*** Begin section ***

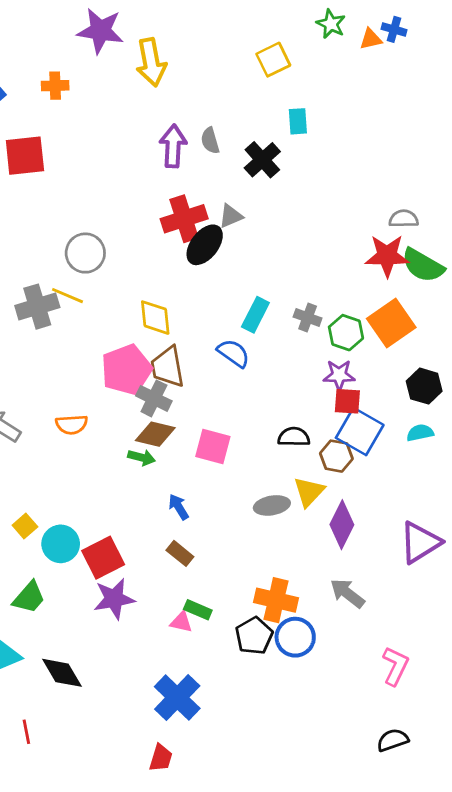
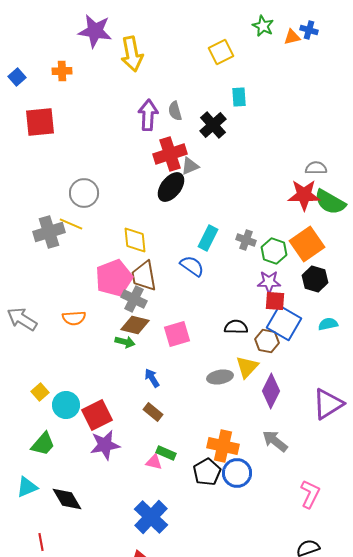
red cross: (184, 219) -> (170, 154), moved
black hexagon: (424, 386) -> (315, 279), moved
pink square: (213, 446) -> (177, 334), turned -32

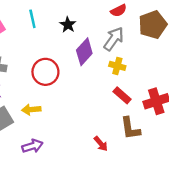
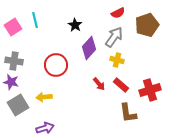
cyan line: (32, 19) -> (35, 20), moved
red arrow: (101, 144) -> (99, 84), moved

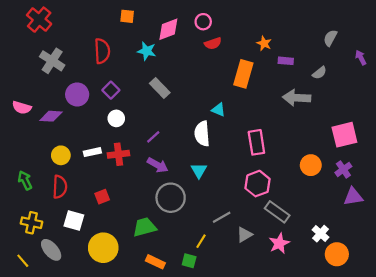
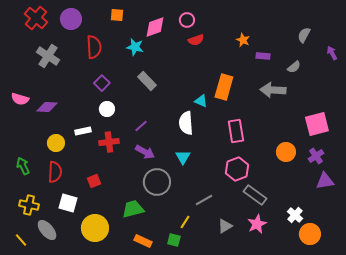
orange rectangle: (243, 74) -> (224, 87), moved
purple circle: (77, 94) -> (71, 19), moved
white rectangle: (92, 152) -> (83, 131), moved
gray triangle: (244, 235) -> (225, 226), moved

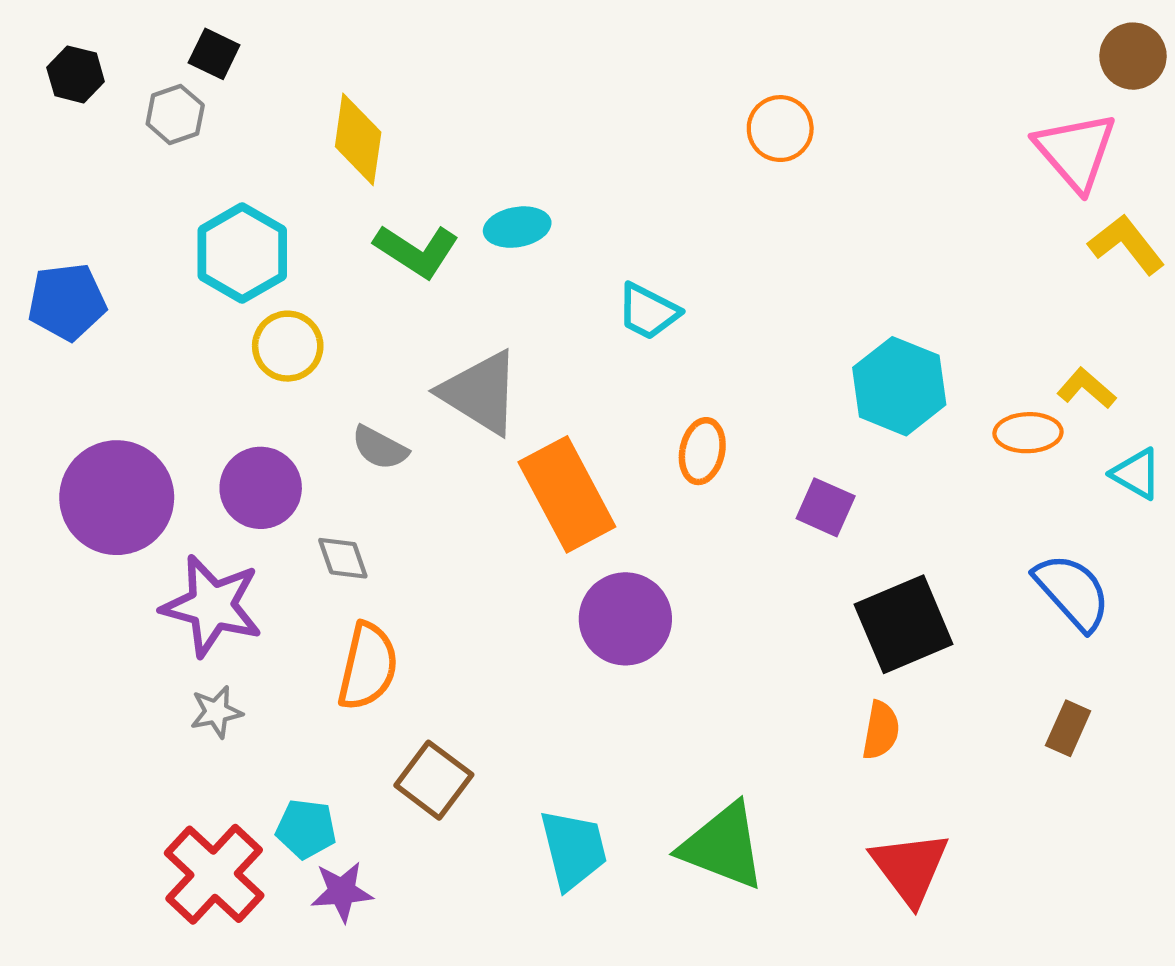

*** End section ***
*** Begin section ***

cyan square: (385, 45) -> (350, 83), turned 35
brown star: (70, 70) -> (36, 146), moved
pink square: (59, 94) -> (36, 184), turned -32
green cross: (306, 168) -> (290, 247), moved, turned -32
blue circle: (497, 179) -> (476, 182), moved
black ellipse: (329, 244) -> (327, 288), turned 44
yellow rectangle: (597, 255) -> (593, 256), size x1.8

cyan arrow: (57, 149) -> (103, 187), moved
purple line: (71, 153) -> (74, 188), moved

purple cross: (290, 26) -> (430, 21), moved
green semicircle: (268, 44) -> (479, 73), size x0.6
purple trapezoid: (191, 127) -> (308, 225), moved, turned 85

*** End section ***
*** Begin section ***

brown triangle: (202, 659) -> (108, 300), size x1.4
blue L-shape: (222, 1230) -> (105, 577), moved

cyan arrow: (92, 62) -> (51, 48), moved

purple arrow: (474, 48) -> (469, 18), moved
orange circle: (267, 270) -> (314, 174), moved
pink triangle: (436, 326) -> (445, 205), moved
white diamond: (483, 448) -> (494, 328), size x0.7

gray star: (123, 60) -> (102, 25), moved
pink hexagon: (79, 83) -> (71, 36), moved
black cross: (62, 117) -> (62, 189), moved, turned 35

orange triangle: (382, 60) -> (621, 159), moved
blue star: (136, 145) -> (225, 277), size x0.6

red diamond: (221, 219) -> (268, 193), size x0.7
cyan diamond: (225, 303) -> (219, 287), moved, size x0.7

*** End section ***

*Description of the task*: Using the entries above, work out how many lines include the word "square", and give only that count.

*Solution*: 3